··· Material for this exercise

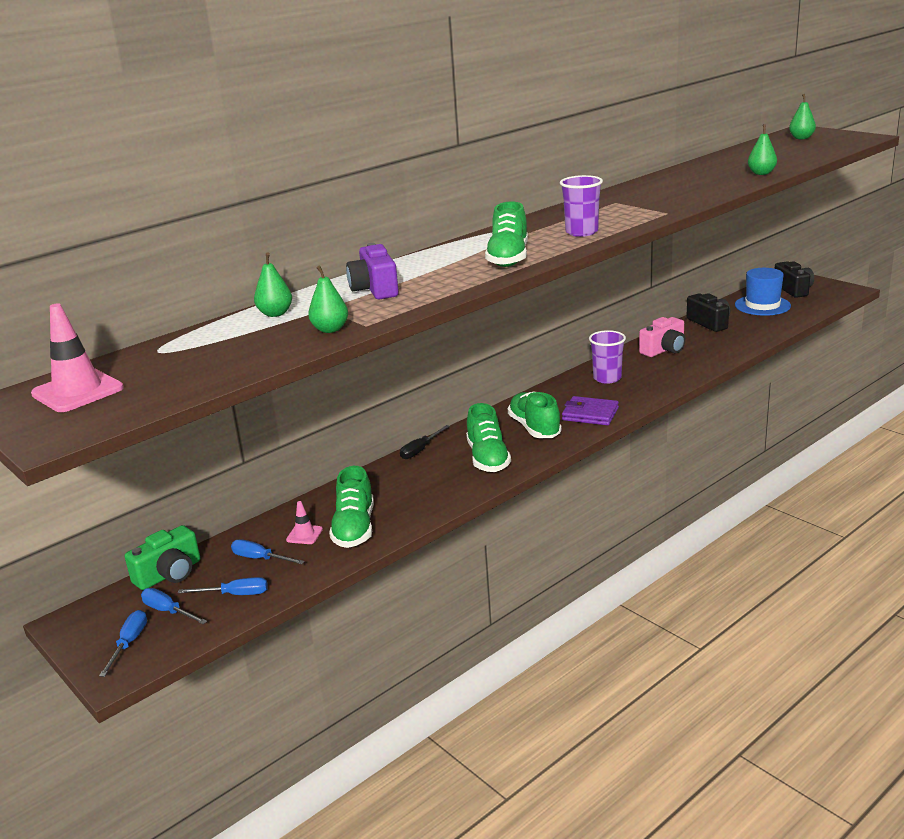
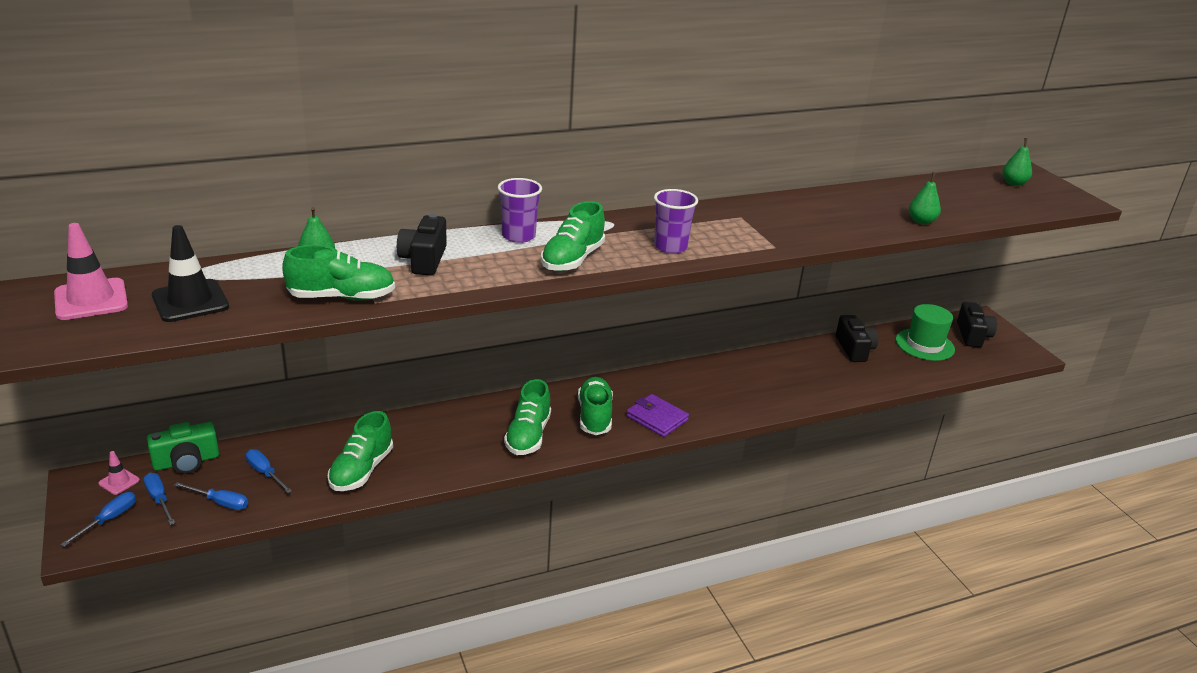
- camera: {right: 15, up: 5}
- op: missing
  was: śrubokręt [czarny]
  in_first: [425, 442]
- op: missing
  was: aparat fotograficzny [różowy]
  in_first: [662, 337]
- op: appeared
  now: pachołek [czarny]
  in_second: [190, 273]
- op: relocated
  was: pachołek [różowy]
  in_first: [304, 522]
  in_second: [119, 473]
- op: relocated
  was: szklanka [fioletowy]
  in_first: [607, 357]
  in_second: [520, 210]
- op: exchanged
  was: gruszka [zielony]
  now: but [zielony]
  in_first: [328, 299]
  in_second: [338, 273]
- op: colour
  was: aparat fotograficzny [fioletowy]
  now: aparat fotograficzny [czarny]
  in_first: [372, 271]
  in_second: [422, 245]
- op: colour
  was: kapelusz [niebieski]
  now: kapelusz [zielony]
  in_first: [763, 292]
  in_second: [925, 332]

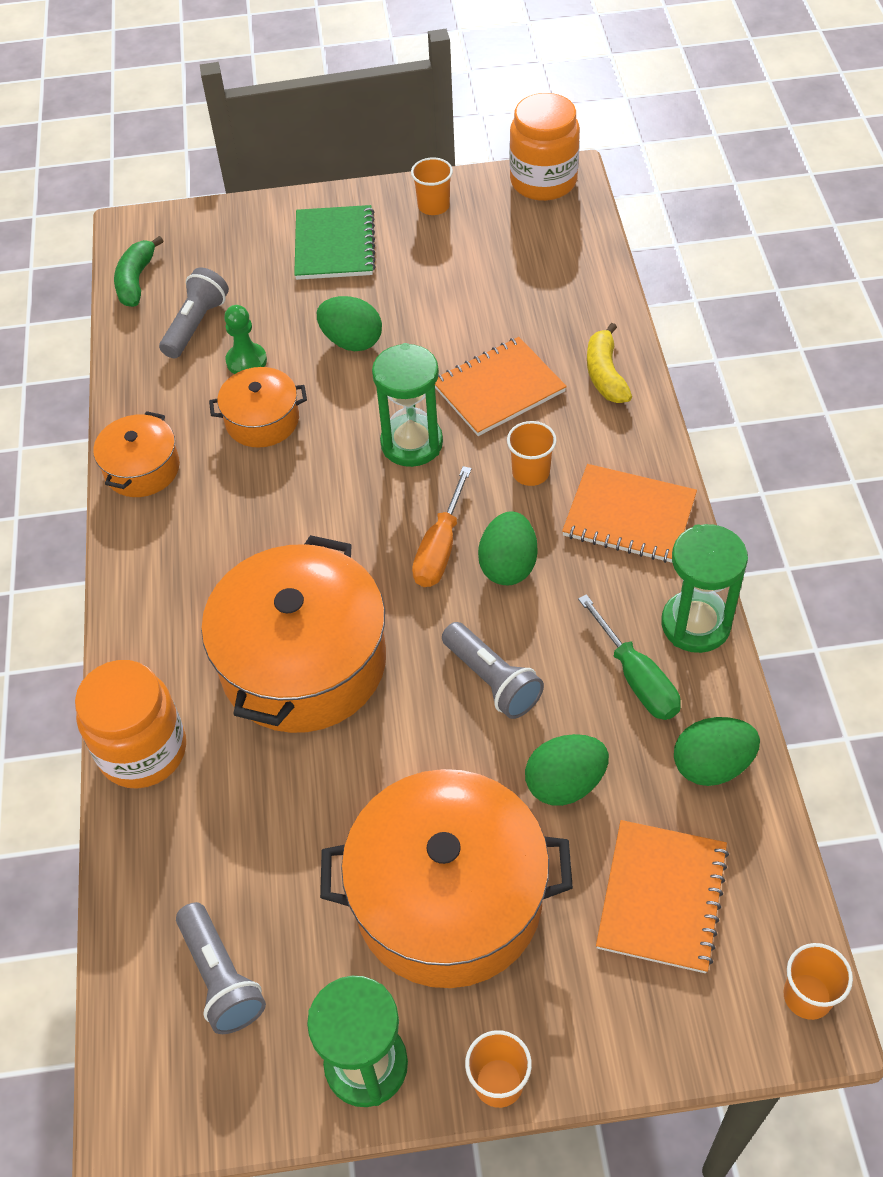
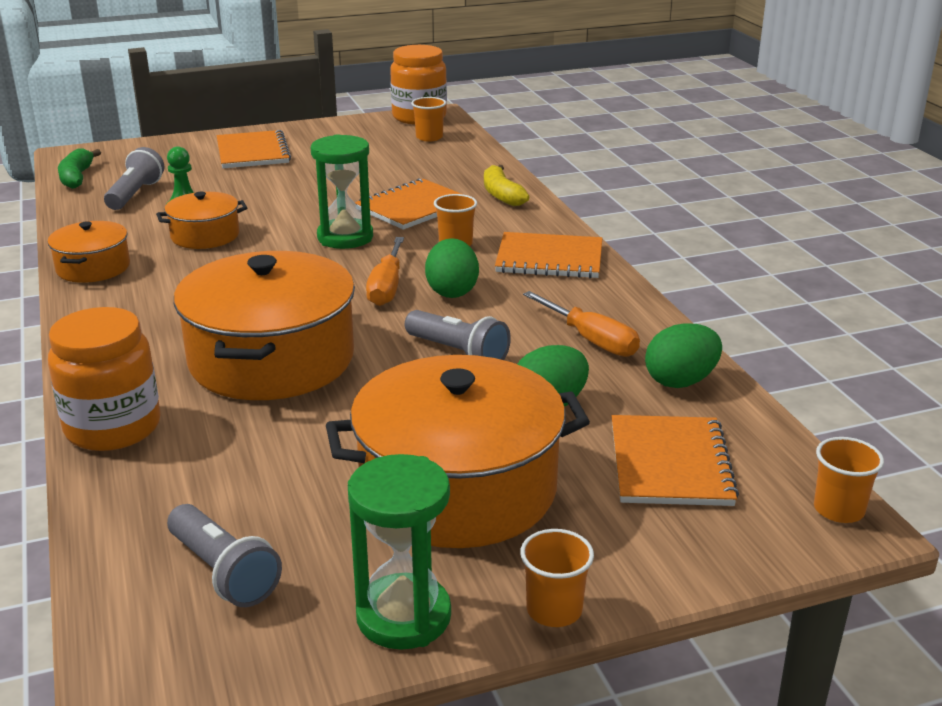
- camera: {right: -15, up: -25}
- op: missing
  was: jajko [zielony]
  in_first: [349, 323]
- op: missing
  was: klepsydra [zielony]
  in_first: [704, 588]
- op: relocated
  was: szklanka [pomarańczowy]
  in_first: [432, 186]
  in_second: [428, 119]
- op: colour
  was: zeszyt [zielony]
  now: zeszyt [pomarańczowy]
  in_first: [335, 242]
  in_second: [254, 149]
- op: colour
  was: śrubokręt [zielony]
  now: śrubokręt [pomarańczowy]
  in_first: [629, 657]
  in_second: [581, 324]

······
··· Material for this exercise

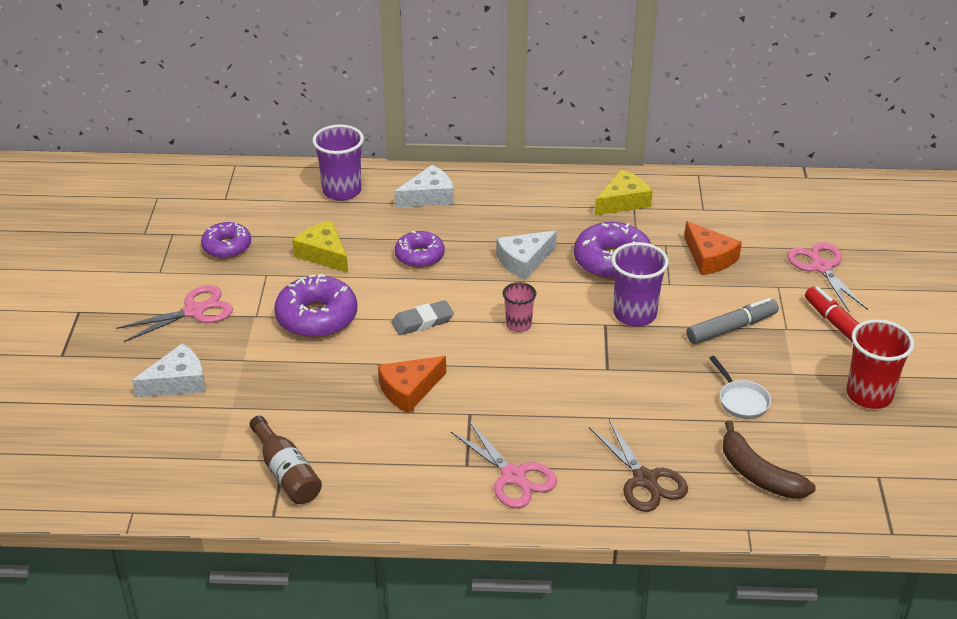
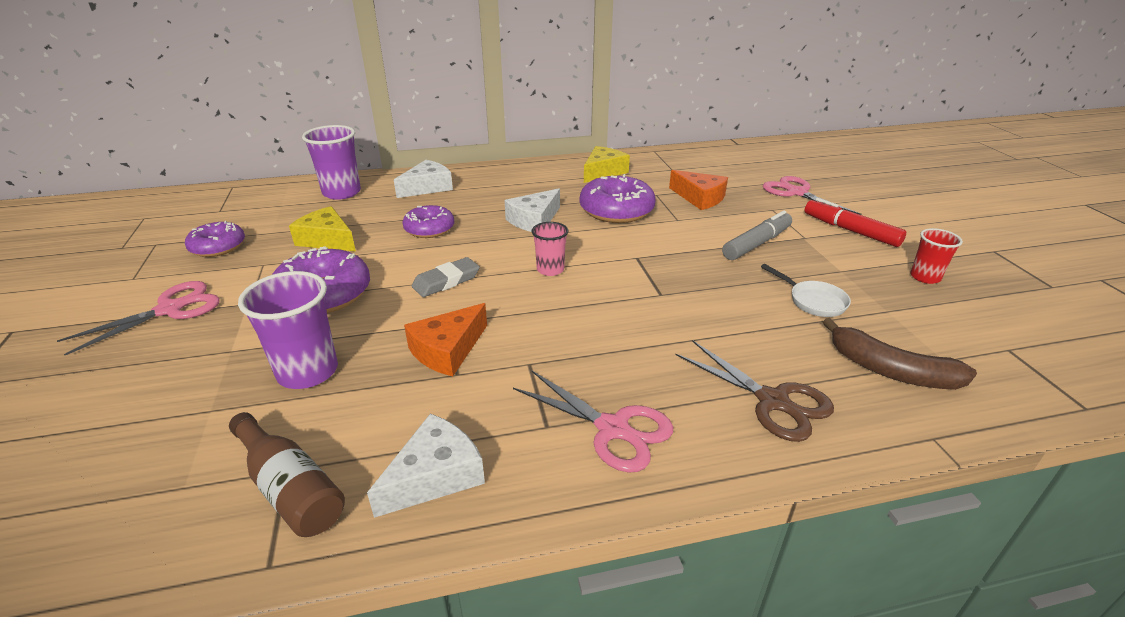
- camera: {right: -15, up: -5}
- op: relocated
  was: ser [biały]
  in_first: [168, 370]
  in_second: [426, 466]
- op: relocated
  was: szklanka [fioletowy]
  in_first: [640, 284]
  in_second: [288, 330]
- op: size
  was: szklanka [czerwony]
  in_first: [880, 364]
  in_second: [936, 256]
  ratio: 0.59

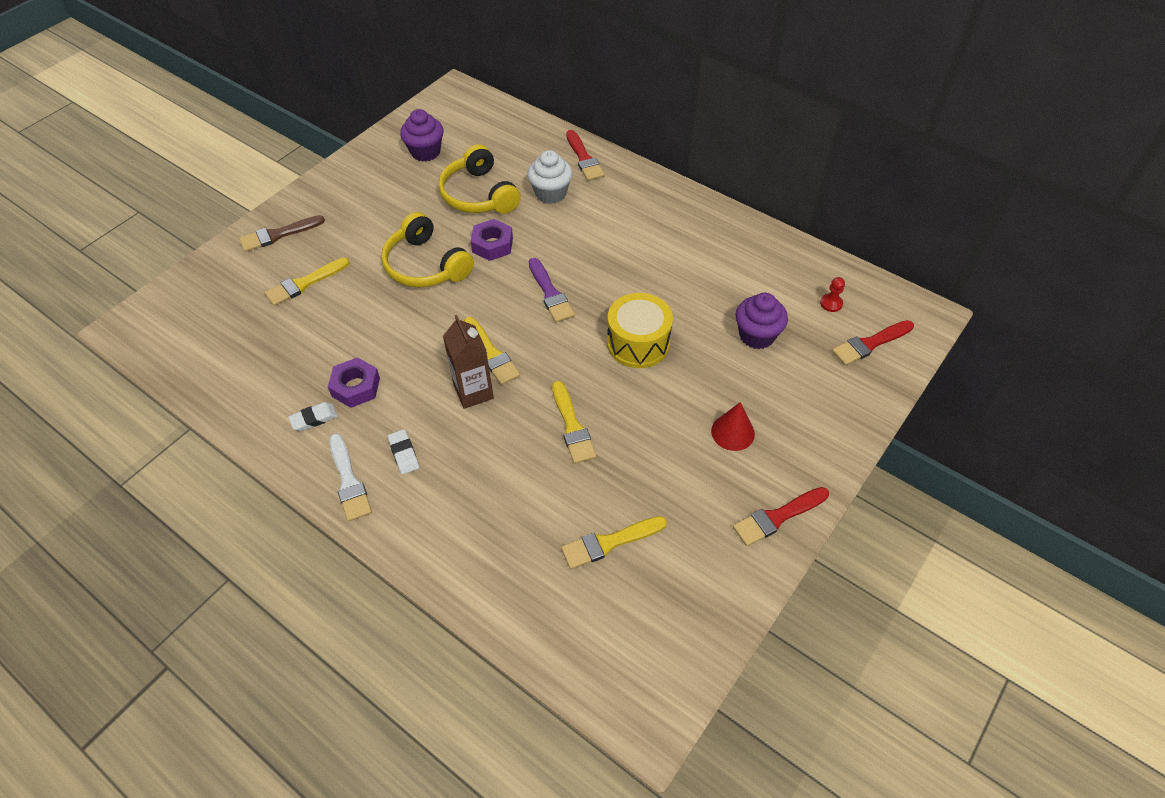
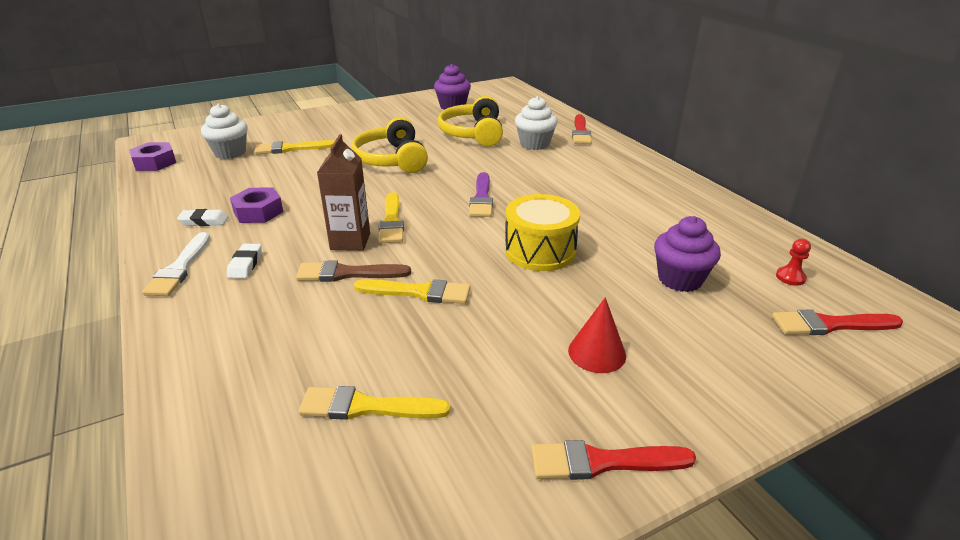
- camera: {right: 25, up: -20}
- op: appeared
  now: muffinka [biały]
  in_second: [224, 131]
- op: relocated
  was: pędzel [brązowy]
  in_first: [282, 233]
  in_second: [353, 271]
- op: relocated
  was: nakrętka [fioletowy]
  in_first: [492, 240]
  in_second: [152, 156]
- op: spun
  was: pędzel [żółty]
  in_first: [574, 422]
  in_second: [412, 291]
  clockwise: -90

······

## Exercise prompt:
For the material above, how many lines contain the word "fotograficzny"? Only the number should be given.

## Response:
3